-- RAW DATA --
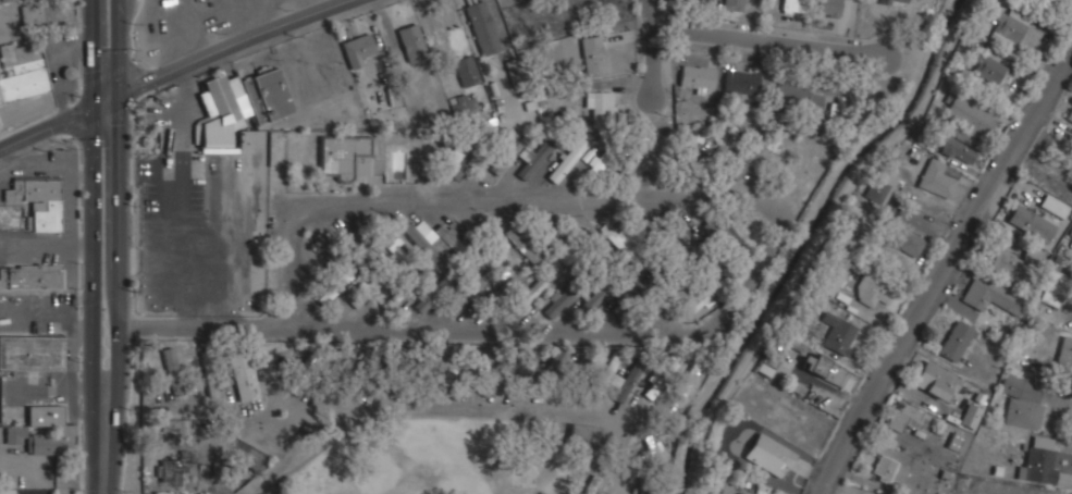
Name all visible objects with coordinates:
building: (8, 0)
building: (699, 0)
building: (895, 3)
building: (733, 4)
building: (793, 5)
building: (834, 7)
building: (927, 11)
building: (34, 14)
building: (483, 27)
building: (1008, 33)
building: (412, 43)
road: (774, 43)
road: (119, 47)
road: (238, 47)
building: (358, 49)
road: (654, 52)
road: (93, 53)
building: (593, 55)
building: (987, 66)
building: (466, 70)
building: (697, 78)
building: (23, 82)
building: (741, 83)
traffic signals: (119, 95)
building: (267, 95)
building: (797, 95)
road: (106, 101)
building: (463, 104)
building: (600, 105)
traffic signals: (93, 106)
building: (217, 112)
building: (969, 115)
building: (1069, 115)
road: (46, 128)
building: (959, 151)
building: (342, 155)
building: (505, 156)
building: (533, 159)
building: (747, 159)
building: (568, 160)
building: (463, 163)
building: (627, 168)
building: (937, 179)
building: (883, 184)
building: (38, 201)
building: (1055, 206)
building: (1031, 223)
building: (848, 224)
building: (1071, 233)
building: (451, 238)
building: (389, 240)
building: (519, 240)
building: (689, 240)
building: (721, 240)
building: (425, 241)
building: (618, 241)
building: (909, 242)
building: (588, 245)
building: (362, 248)
building: (507, 261)
building: (1009, 265)
road: (754, 273)
road: (940, 274)
building: (31, 278)
building: (831, 279)
building: (334, 286)
building: (1053, 288)
building: (365, 291)
building: (876, 292)
building: (530, 293)
road: (118, 294)
building: (464, 294)
building: (431, 295)
building: (992, 295)
building: (562, 298)
building: (594, 298)
road: (93, 300)
building: (656, 304)
building: (838, 333)
building: (957, 340)
building: (1065, 352)
building: (31, 353)
building: (556, 362)
building: (312, 365)
building: (475, 365)
building: (824, 369)
building: (526, 370)
building: (172, 371)
building: (210, 373)
building: (581, 373)
building: (244, 374)
building: (442, 374)
building: (659, 376)
building: (689, 378)
building: (934, 380)
building: (626, 381)
building: (1022, 402)
road: (460, 410)
building: (45, 415)
building: (970, 416)
building: (909, 419)
building: (175, 424)
building: (582, 435)
building: (33, 440)
building: (1040, 461)
building: (889, 471)
building: (170, 473)
building: (591, 485)
building: (643, 489)

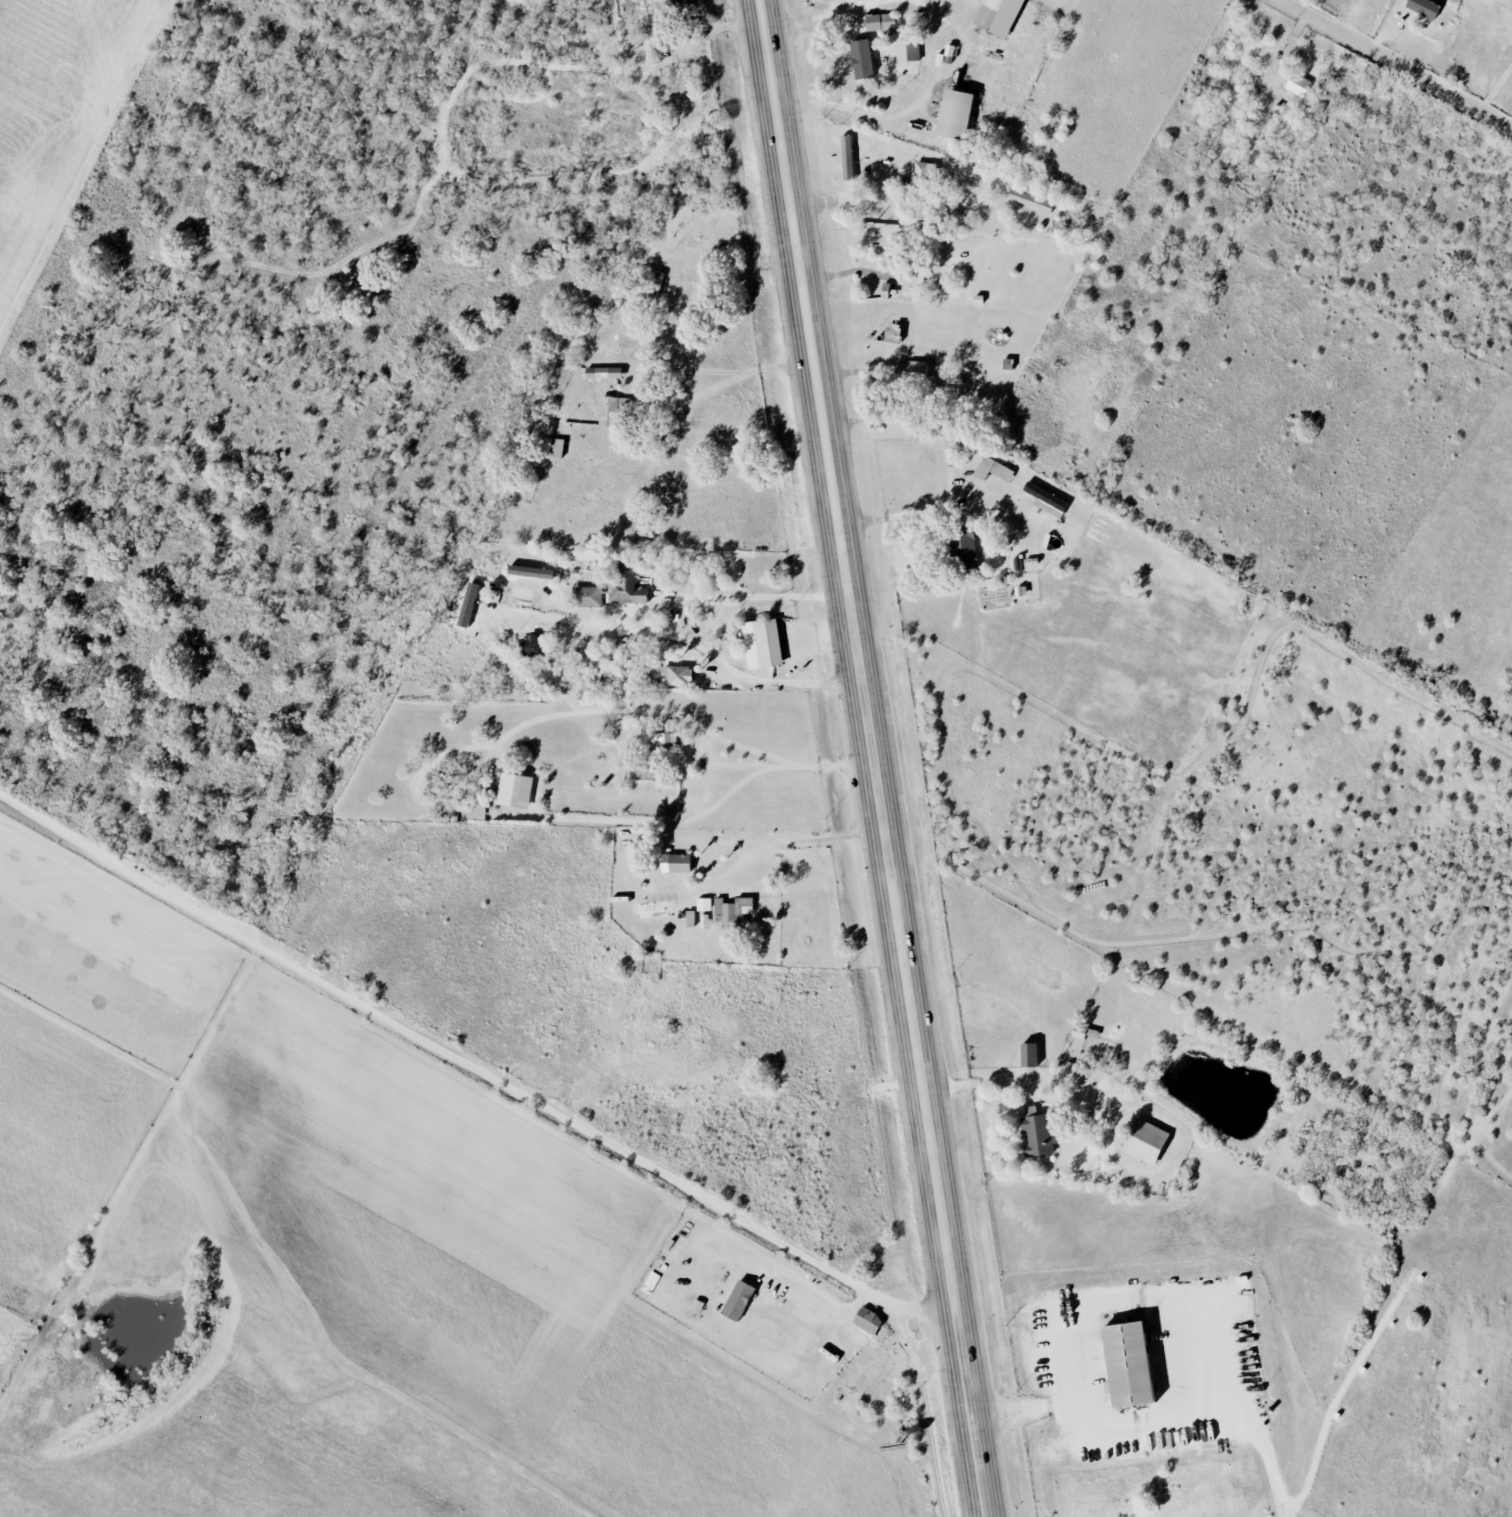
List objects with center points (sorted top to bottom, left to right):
road: (849, 3)
road: (935, 4)
building: (1424, 7)
road: (822, 16)
building: (998, 16)
building: (881, 21)
building: (656, 41)
building: (908, 50)
building: (950, 50)
building: (862, 58)
road: (1397, 65)
building: (1298, 84)
road: (1495, 88)
road: (913, 106)
building: (954, 114)
building: (847, 157)
building: (925, 172)
road: (842, 196)
building: (1031, 200)
building: (950, 212)
road: (851, 272)
building: (604, 373)
building: (916, 373)
road: (743, 376)
building: (612, 410)
building: (993, 470)
building: (1047, 500)
road: (887, 513)
building: (966, 548)
building: (531, 572)
building: (626, 584)
road: (760, 595)
building: (587, 597)
building: (469, 603)
road: (685, 644)
building: (762, 644)
building: (533, 647)
building: (617, 659)
building: (678, 675)
road: (588, 711)
building: (664, 741)
road: (877, 758)
road: (721, 764)
road: (706, 790)
building: (515, 791)
road: (724, 799)
building: (477, 812)
road: (796, 840)
building: (676, 864)
building: (704, 904)
building: (733, 910)
building: (690, 919)
building: (1030, 1054)
road: (475, 1071)
road: (981, 1079)
building: (1038, 1132)
building: (1145, 1141)
road: (1157, 1294)
building: (738, 1301)
building: (698, 1306)
building: (868, 1321)
building: (1127, 1365)
road: (1260, 1435)
road: (1297, 1510)
road: (1283, 1511)

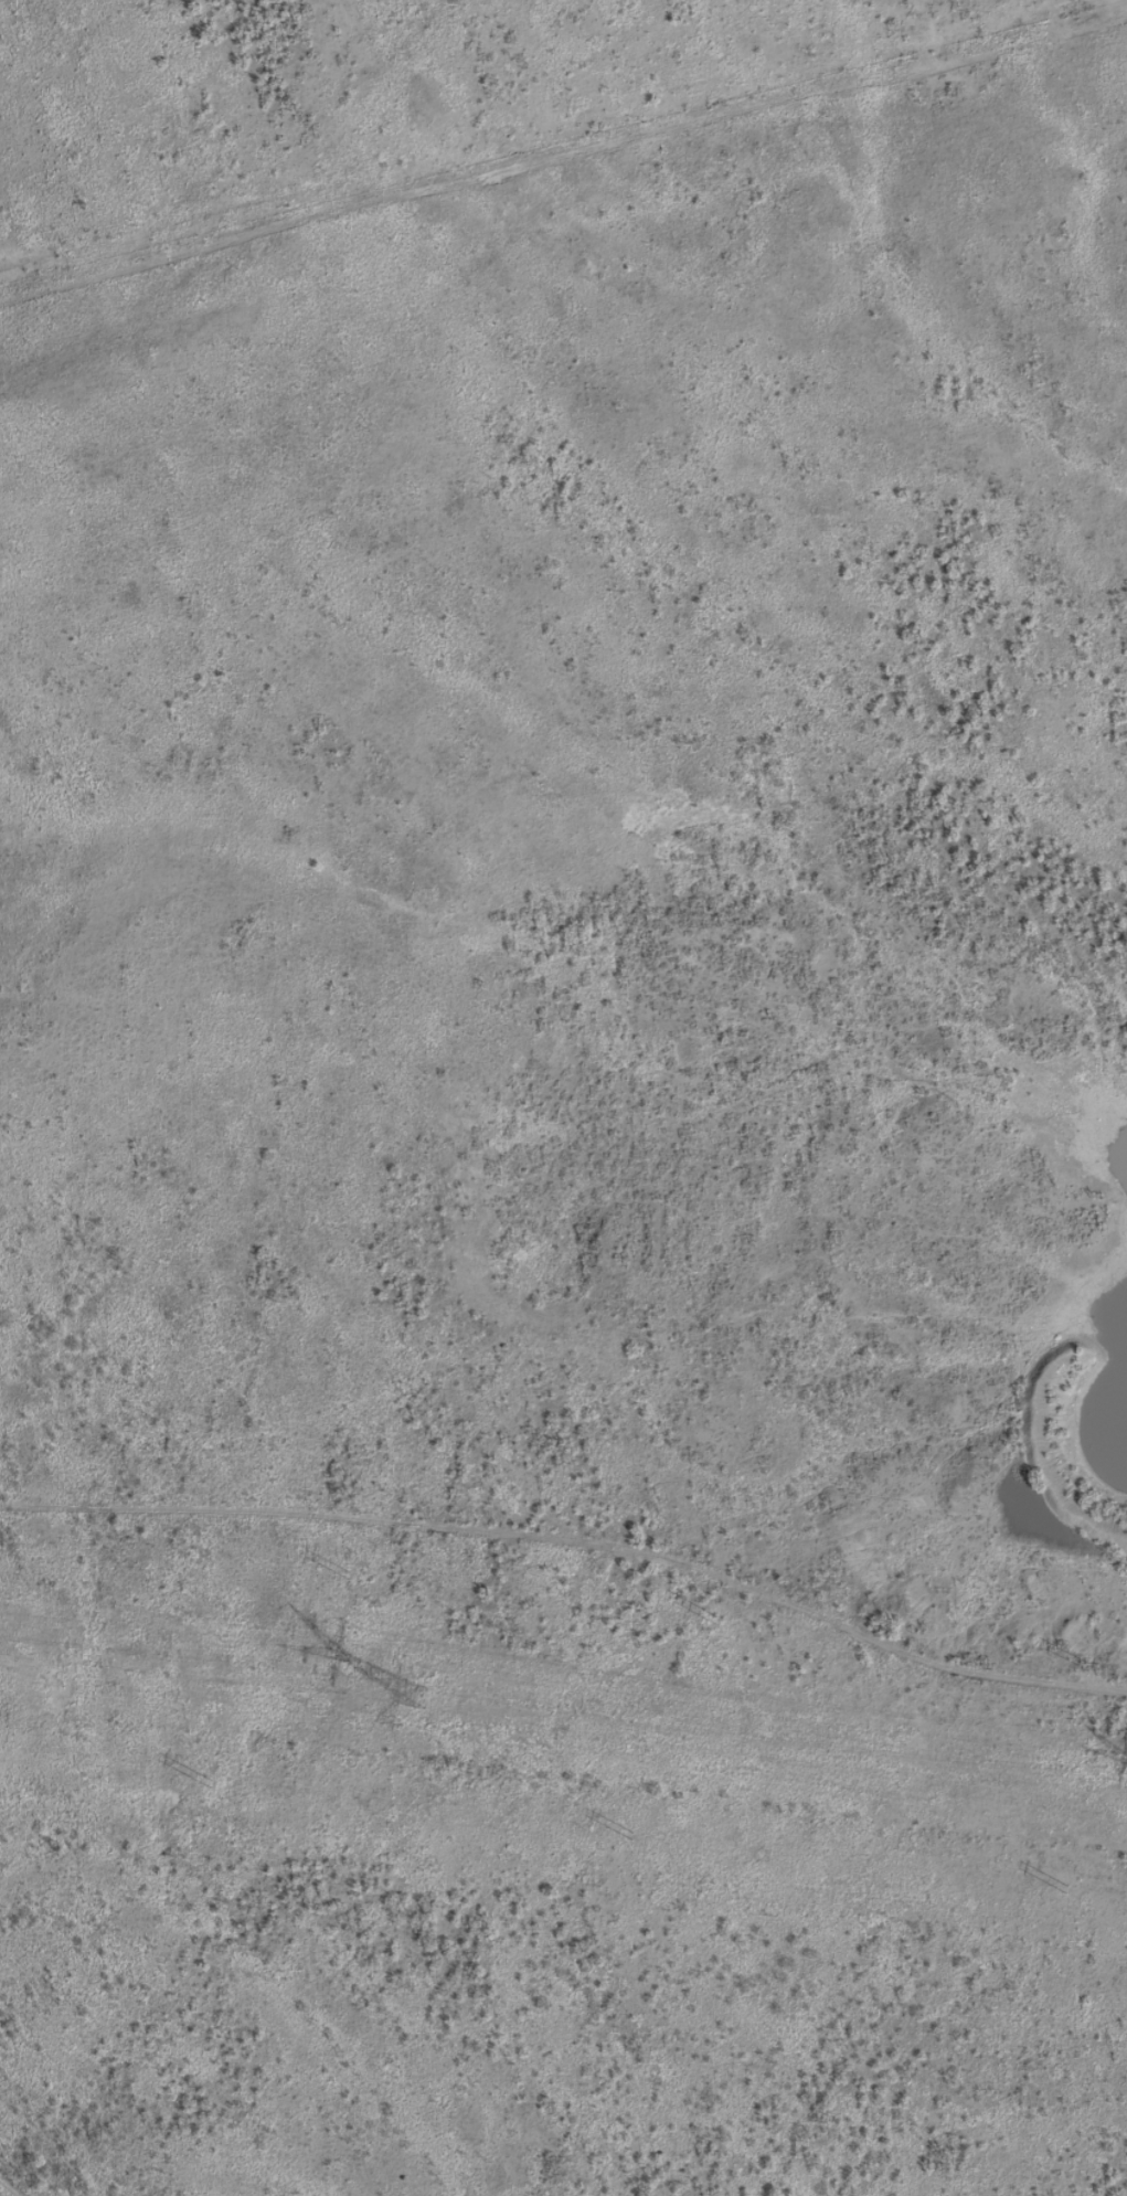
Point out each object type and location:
power tower: (351, 1575)
power tower: (711, 1622)
power tower: (1087, 1669)
power tower: (402, 1699)
power tower: (209, 1784)
power tower: (631, 1837)
power tower: (1066, 1890)
road: (17, 2182)

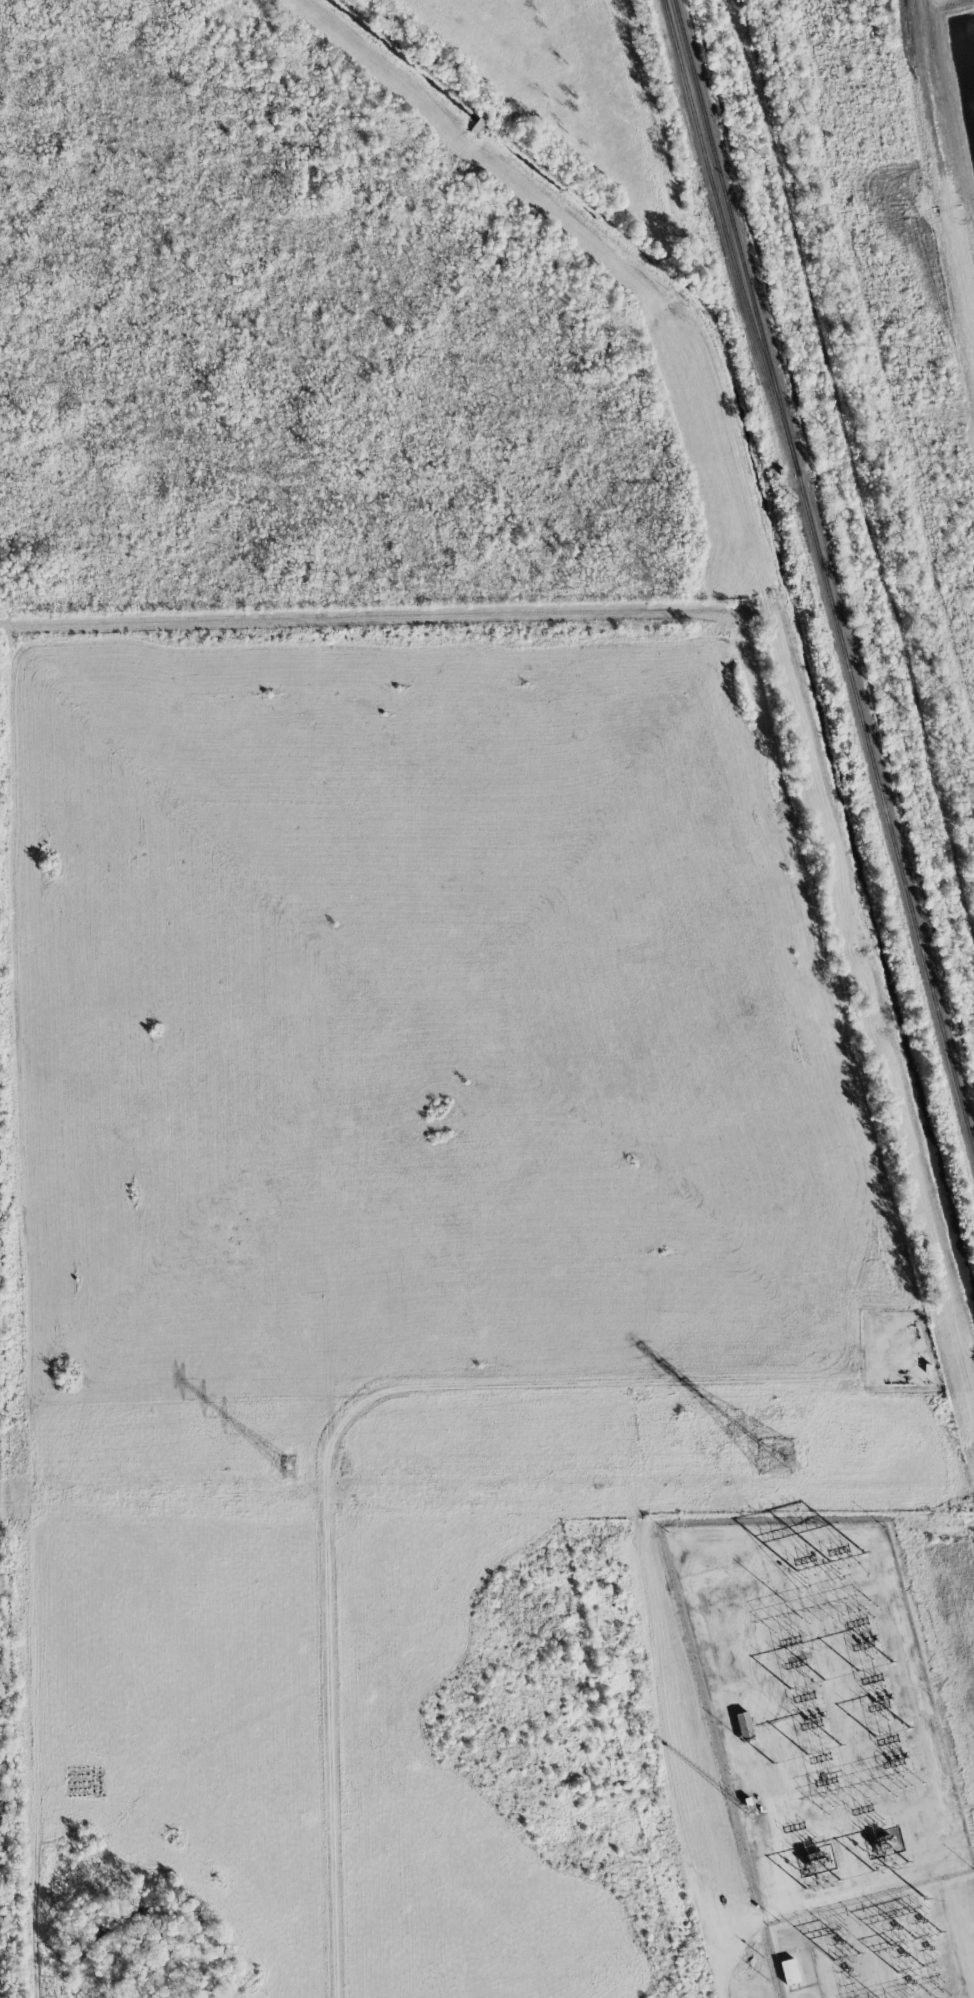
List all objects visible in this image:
power tower: (759, 150)
railway: (716, 200)
power tower: (831, 427)
railway: (824, 579)
power tower: (902, 698)
power tower: (973, 978)
road: (330, 1445)
power tower: (776, 1458)
power tower: (287, 1469)
power substation: (819, 1712)
building: (745, 1726)
power tower: (923, 1899)
power substation: (884, 1946)
building: (789, 1971)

-- ACTIVITY --
All that belongs in the answer is the lines from the line with "Point out each" through the closing line of the entries, inclusive, transcribed exactly and free of pictures.

-- RESPONSE TO THE TASK --
Point out each object type and location:
power tower: (351, 1575)
power tower: (711, 1622)
power tower: (1087, 1669)
power tower: (402, 1699)
power tower: (209, 1784)
power tower: (631, 1837)
power tower: (1066, 1890)
road: (17, 2182)

List all objects visible in this image:
power tower: (759, 150)
railway: (716, 200)
power tower: (831, 427)
railway: (824, 579)
power tower: (902, 698)
power tower: (973, 978)
road: (330, 1445)
power tower: (776, 1458)
power tower: (287, 1469)
power substation: (819, 1712)
building: (745, 1726)
power tower: (923, 1899)
power substation: (884, 1946)
building: (789, 1971)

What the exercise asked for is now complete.